==== Supplied data ====

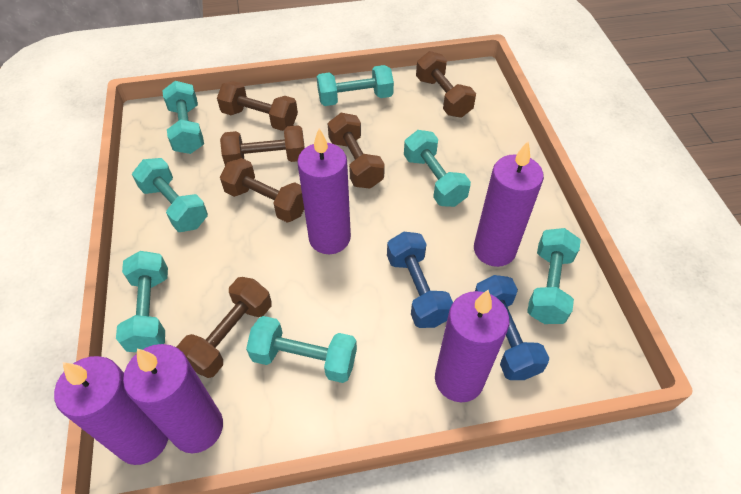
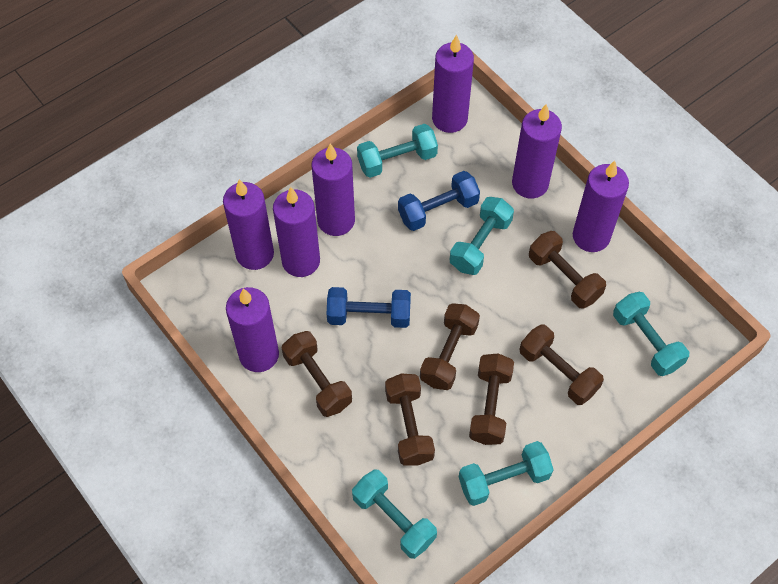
purple candle: 5 -> 7
turquoise dumbbell: 7 -> 5

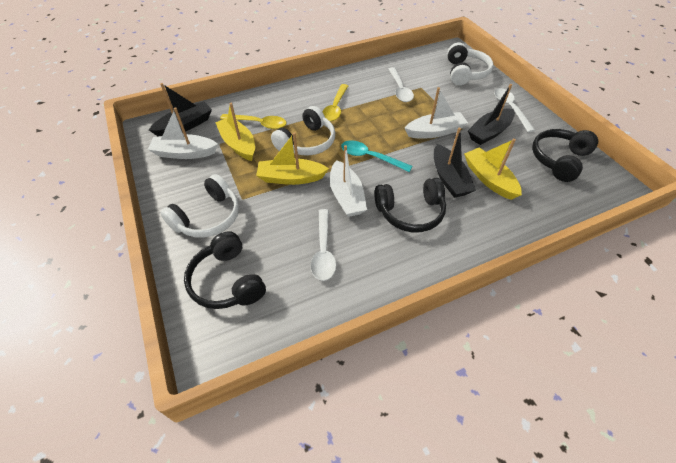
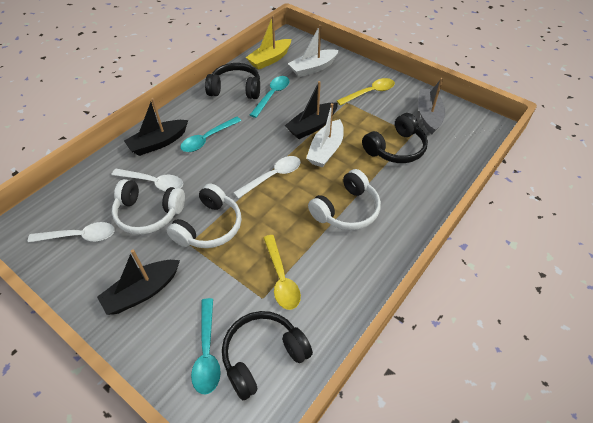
grey boat: 0 -> 1
turquoise spoon: 1 -> 3
white boat: 3 -> 2
yellow boat: 3 -> 1

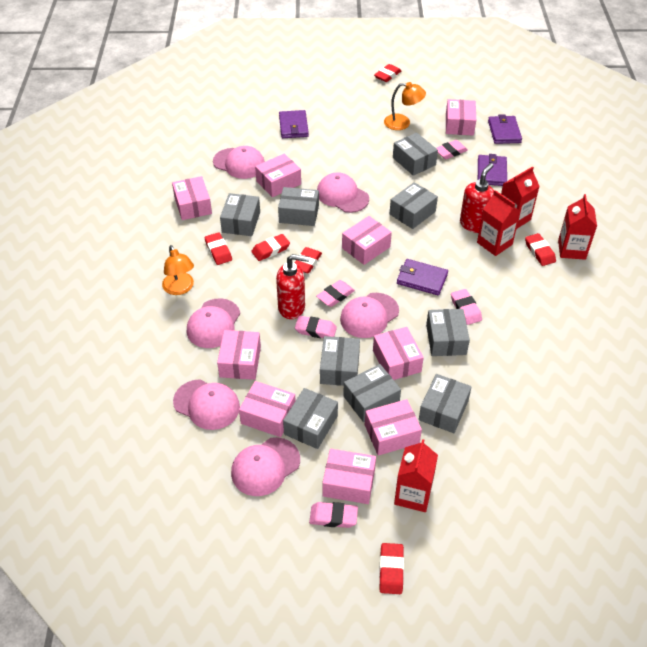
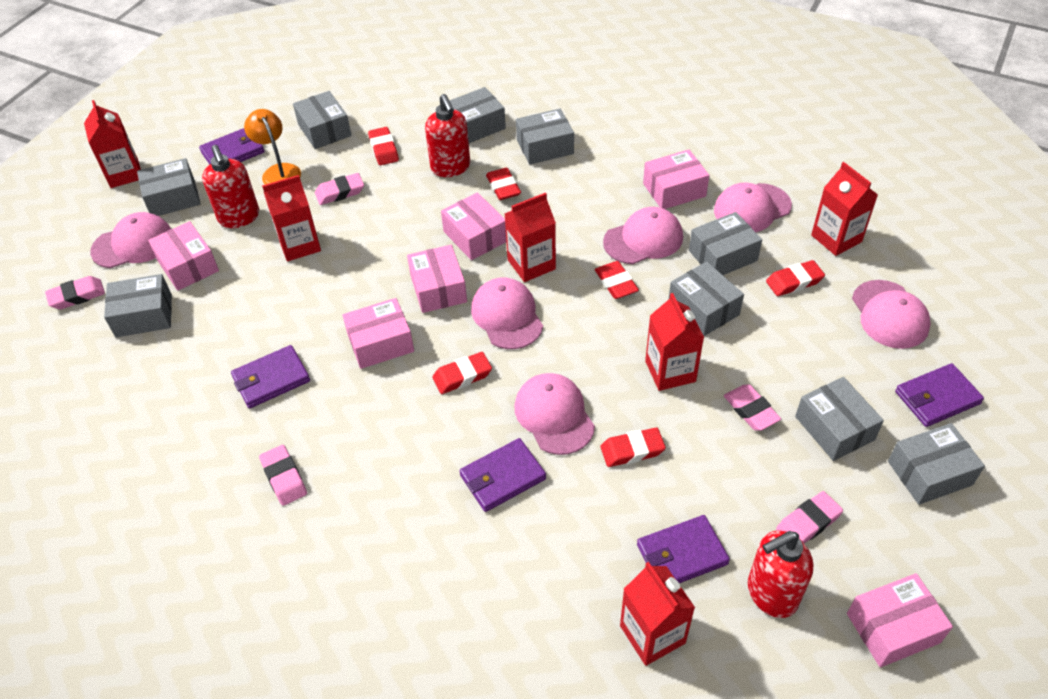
orange lamp: 2 -> 1
pink box: 9 -> 6
purple wallet: 4 -> 5
red carton: 4 -> 6
red soap dispenser: 2 -> 3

====

Exercise requirements: Going through the entries, return every line holding the word "boat".

Answer box:
grey boat: 0 -> 1
white boat: 3 -> 2
yellow boat: 3 -> 1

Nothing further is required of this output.